**DATA FOR THE TASK**
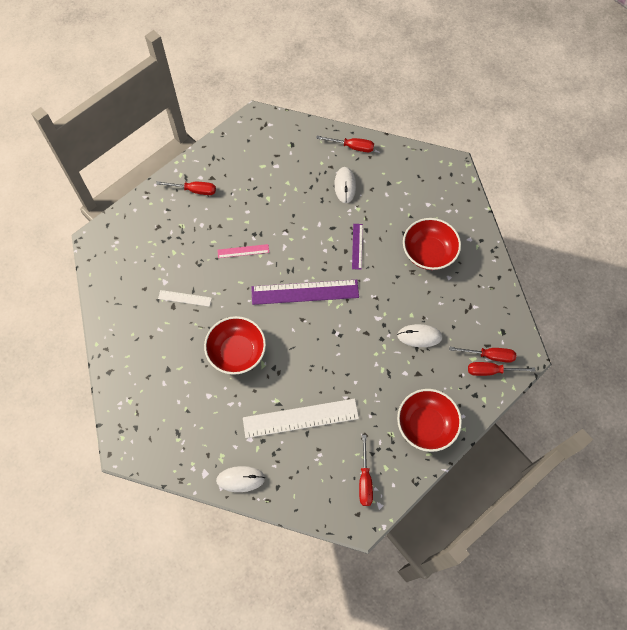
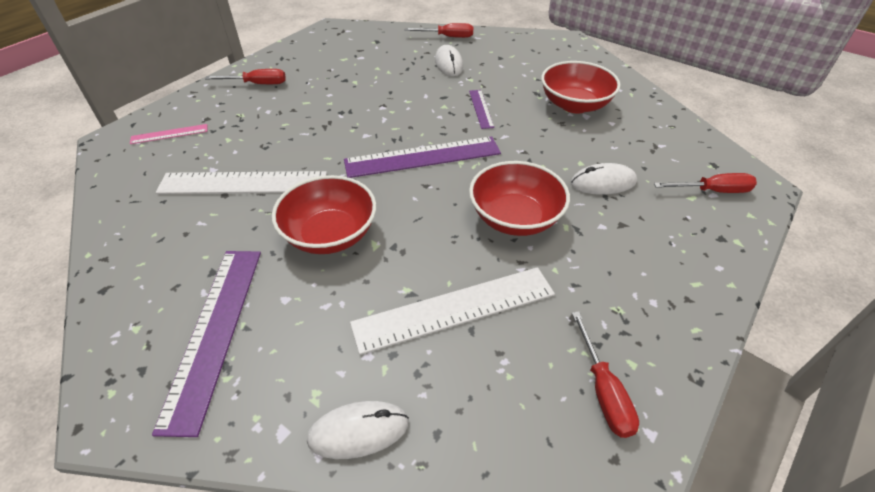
camera: 10 degrees left, 20 degrees down
(170, 410) = (214, 332): none -> purple ruler
(185, 298) = (243, 183): white ruler -> white ruler, size x2.03
(243, 251) = (328, 128): pink ruler -> pink ruler (169, 134)
(426, 425) = (668, 287): red bowl -> red bowl (515, 218)
(491, 371) = (726, 207): red screwdriver -> none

**EXERCISE PROMPT**
What is needed is an exact reproduction of the data, pictures excluded.

**RESPONSE TO THE TASK**
camera: 10 degrees left, 20 degrees down
(170, 410) = (214, 332): none -> purple ruler
(185, 298) = (243, 183): white ruler -> white ruler, size x2.03
(243, 251) = (328, 128): pink ruler -> pink ruler (169, 134)
(426, 425) = (668, 287): red bowl -> red bowl (515, 218)
(491, 371) = (726, 207): red screwdriver -> none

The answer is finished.